Task:
From the records below, output exactly the lines running from the line containing "blue glasses: 0 -> 4" through the line containing "yellow padlock: 3 -> 8", and no others.

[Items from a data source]
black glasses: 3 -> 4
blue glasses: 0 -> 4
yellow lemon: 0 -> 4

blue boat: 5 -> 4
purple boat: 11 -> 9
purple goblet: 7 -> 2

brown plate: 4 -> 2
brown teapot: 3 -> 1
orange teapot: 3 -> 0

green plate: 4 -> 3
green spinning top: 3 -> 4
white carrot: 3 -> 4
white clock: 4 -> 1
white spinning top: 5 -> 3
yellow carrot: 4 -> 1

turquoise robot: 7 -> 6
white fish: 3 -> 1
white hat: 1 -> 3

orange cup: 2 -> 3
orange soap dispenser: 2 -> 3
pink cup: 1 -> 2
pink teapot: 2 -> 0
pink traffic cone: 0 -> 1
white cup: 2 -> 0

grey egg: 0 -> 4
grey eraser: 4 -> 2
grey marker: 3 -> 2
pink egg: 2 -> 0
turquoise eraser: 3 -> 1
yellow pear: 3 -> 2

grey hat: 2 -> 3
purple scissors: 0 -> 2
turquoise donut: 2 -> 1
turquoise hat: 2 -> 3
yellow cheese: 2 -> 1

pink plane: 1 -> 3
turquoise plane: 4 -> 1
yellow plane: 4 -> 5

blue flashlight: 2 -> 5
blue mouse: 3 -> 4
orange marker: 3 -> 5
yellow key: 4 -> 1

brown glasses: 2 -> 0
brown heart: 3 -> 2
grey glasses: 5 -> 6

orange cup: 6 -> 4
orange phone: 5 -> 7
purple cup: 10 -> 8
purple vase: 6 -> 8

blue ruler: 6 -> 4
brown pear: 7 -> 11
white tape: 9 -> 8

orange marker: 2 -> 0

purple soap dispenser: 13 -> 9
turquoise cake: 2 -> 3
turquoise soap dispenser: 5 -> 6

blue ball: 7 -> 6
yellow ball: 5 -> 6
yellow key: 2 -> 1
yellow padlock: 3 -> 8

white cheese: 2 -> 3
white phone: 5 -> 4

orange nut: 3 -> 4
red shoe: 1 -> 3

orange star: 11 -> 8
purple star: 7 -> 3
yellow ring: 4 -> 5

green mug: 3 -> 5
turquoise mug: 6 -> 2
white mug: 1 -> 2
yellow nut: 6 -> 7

Exercise result:
blue glasses: 0 -> 4
yellow lemon: 0 -> 4

blue boat: 5 -> 4
purple boat: 11 -> 9
purple goblet: 7 -> 2

brown plate: 4 -> 2
brown teapot: 3 -> 1
orange teapot: 3 -> 0

green plate: 4 -> 3
green spinning top: 3 -> 4
white carrot: 3 -> 4
white clock: 4 -> 1
white spinning top: 5 -> 3
yellow carrot: 4 -> 1

turquoise robot: 7 -> 6
white fish: 3 -> 1
white hat: 1 -> 3

orange cup: 2 -> 3
orange soap dispenser: 2 -> 3
pink cup: 1 -> 2
pink teapot: 2 -> 0
pink traffic cone: 0 -> 1
white cup: 2 -> 0

grey egg: 0 -> 4
grey eraser: 4 -> 2
grey marker: 3 -> 2
pink egg: 2 -> 0
turquoise eraser: 3 -> 1
yellow pear: 3 -> 2

grey hat: 2 -> 3
purple scissors: 0 -> 2
turquoise donut: 2 -> 1
turquoise hat: 2 -> 3
yellow cheese: 2 -> 1

pink plane: 1 -> 3
turquoise plane: 4 -> 1
yellow plane: 4 -> 5

blue flashlight: 2 -> 5
blue mouse: 3 -> 4
orange marker: 3 -> 5
yellow key: 4 -> 1

brown glasses: 2 -> 0
brown heart: 3 -> 2
grey glasses: 5 -> 6

orange cup: 6 -> 4
orange phone: 5 -> 7
purple cup: 10 -> 8
purple vase: 6 -> 8

blue ruler: 6 -> 4
brown pear: 7 -> 11
white tape: 9 -> 8

orange marker: 2 -> 0

purple soap dispenser: 13 -> 9
turquoise cake: 2 -> 3
turquoise soap dispenser: 5 -> 6

blue ball: 7 -> 6
yellow ball: 5 -> 6
yellow key: 2 -> 1
yellow padlock: 3 -> 8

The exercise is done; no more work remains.